EXERCISE DIRECTIONS:
Select every line in the records that contains the string "pixel", and copy each one out in full.
[START OF SUPPLIED DATA]
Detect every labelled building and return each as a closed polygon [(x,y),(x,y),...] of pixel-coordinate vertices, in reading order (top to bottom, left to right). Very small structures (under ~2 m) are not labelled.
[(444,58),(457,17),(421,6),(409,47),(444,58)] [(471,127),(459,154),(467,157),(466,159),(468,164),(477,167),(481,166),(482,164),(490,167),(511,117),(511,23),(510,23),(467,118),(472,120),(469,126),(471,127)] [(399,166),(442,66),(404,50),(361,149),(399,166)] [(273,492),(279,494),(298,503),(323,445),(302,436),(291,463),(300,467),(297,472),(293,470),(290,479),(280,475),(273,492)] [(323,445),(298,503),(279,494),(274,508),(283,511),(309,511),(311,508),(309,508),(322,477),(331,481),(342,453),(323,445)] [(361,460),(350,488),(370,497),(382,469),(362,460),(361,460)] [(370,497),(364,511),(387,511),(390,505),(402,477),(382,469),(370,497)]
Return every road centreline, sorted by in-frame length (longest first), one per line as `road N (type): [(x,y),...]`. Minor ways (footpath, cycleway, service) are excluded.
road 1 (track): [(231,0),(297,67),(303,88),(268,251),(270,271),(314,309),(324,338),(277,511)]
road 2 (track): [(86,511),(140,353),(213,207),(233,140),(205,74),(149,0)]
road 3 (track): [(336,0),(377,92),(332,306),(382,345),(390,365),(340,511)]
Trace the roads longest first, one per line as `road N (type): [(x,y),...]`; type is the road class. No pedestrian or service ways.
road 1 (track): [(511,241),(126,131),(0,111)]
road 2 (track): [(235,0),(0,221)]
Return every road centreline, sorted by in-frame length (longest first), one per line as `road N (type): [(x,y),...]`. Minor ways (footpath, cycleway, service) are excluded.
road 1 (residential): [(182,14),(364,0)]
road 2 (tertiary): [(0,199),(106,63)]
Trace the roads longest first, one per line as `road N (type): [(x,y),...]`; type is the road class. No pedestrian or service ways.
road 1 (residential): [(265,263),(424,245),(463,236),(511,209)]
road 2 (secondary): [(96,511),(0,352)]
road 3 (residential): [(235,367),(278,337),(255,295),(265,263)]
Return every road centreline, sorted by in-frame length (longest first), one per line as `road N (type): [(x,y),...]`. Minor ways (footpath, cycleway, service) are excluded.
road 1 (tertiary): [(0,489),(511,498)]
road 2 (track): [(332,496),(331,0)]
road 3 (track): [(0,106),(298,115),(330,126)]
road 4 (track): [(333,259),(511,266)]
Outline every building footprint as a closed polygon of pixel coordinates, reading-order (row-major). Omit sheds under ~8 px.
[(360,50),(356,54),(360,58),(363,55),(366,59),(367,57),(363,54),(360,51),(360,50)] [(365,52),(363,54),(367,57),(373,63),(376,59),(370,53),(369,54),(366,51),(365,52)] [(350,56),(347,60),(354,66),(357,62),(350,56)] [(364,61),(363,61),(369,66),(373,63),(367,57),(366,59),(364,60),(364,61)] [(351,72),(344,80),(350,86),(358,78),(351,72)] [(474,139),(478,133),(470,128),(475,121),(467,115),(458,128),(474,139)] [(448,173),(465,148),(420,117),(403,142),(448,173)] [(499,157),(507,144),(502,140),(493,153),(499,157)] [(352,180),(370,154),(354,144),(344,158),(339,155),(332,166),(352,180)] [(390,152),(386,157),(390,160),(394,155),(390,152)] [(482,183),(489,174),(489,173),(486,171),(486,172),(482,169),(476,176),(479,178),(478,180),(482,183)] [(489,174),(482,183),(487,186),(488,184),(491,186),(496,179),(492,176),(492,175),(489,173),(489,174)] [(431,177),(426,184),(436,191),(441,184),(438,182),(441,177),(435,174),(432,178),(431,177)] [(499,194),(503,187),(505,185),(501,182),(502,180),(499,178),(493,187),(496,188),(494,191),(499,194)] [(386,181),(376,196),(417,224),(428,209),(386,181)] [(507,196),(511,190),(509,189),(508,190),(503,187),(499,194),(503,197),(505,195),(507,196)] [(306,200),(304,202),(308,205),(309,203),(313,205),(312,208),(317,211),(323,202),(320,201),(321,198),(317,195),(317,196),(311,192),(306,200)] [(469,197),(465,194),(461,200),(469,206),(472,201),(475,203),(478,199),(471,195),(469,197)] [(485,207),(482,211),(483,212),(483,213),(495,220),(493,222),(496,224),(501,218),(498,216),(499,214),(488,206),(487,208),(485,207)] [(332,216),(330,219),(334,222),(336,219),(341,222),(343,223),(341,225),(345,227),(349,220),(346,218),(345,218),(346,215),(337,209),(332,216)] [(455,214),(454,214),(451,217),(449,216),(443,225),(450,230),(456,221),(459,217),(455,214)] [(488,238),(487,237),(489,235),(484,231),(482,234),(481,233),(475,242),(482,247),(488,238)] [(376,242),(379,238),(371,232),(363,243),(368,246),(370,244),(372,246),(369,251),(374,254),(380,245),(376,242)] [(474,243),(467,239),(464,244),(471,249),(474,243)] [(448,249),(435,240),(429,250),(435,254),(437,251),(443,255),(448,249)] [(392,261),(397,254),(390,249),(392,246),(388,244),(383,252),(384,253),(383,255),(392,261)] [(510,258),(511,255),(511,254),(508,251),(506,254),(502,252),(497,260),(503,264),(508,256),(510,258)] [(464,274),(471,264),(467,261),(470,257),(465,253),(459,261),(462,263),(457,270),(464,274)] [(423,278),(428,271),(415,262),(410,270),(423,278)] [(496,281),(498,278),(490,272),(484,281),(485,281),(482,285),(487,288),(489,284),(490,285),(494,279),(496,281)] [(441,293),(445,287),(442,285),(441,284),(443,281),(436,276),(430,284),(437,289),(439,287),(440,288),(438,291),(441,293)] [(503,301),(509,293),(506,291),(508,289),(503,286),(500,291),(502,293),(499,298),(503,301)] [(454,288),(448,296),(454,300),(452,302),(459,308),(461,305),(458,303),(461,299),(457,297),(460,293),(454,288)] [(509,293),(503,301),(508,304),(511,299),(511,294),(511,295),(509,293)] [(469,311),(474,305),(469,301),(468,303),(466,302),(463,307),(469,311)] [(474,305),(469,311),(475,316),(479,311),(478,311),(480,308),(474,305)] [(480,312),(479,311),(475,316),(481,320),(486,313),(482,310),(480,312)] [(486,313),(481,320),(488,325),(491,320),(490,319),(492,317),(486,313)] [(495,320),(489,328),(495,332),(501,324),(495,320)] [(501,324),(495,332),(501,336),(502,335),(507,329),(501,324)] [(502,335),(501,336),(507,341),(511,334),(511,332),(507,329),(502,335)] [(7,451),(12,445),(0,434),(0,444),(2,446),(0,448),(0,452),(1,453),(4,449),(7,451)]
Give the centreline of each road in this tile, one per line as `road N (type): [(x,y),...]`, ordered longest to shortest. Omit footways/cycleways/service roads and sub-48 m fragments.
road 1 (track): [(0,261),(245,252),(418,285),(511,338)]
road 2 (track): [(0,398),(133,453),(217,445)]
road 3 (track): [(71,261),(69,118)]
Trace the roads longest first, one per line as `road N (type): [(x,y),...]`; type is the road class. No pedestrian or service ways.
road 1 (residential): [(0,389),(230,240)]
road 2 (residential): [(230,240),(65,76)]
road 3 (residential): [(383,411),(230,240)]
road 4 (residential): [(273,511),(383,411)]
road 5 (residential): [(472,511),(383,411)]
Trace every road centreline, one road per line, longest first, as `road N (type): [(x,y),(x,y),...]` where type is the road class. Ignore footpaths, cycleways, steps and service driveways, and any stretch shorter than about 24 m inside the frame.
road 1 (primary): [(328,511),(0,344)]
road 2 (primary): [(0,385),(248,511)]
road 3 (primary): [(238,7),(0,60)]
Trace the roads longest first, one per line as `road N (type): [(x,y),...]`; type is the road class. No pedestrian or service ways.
[END OF SUPPLIED DATA]
WRITTEN REPLY:
Detect every labelled building and return each as a closed polygon [(x,y),(x,y),...] of pixel-coordinate vertices, in reading order (top to bottom, left to right). Very small structures (under ~2 m) are not labelled.
Outline every building footprint as a closed polygon of pixel coordinates, reading-order (row-major). Omit sheds under ~8 px.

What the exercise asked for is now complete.